─── Source material ───

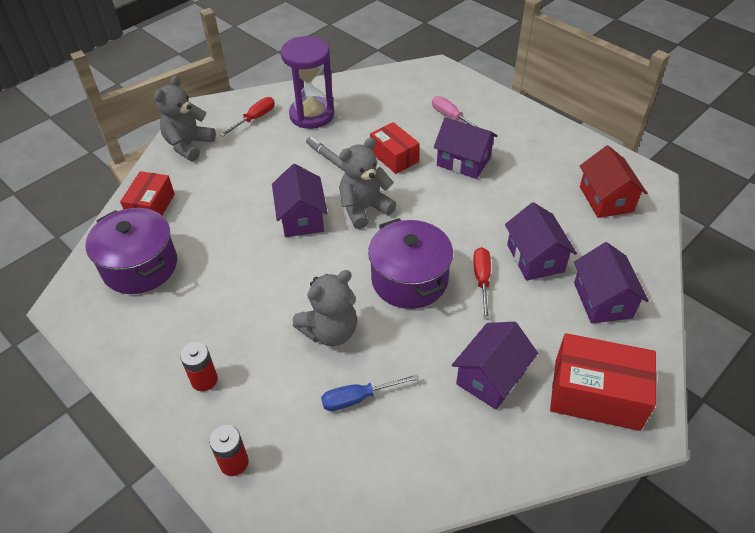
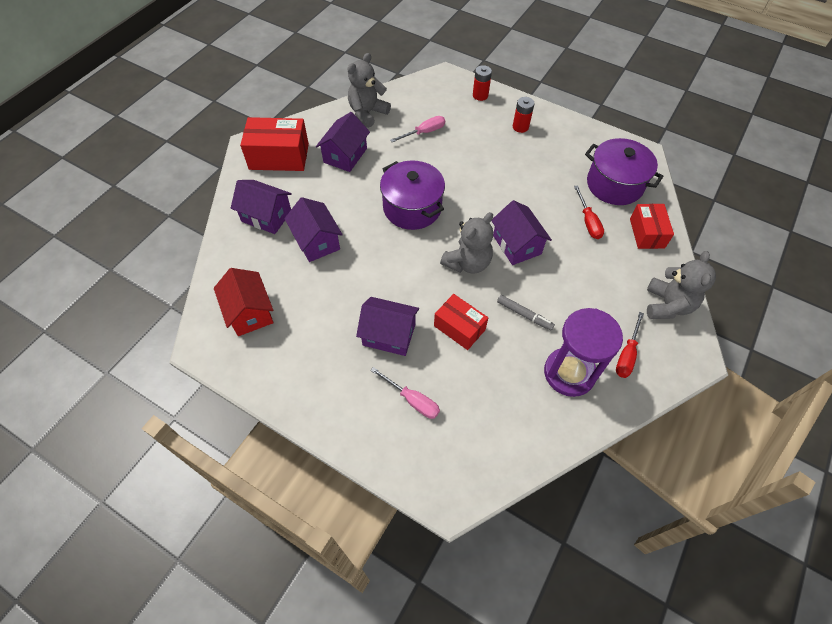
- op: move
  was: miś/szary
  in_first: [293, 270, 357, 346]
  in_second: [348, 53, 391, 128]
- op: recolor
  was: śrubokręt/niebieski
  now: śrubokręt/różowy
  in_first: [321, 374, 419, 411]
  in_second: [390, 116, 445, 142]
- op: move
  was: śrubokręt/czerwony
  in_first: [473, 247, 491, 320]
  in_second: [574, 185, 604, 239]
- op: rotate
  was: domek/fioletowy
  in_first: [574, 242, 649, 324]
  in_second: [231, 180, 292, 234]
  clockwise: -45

───

Activity: Only the lines from the top of the material through the line containing "in_first: [473, 247, 491, 320]" should be written out, exactly and without pictures.

Task output:
- op: move
  was: miś/szary
  in_first: [293, 270, 357, 346]
  in_second: [348, 53, 391, 128]
- op: recolor
  was: śrubokręt/niebieski
  now: śrubokręt/różowy
  in_first: [321, 374, 419, 411]
  in_second: [390, 116, 445, 142]
- op: move
  was: śrubokręt/czerwony
  in_first: [473, 247, 491, 320]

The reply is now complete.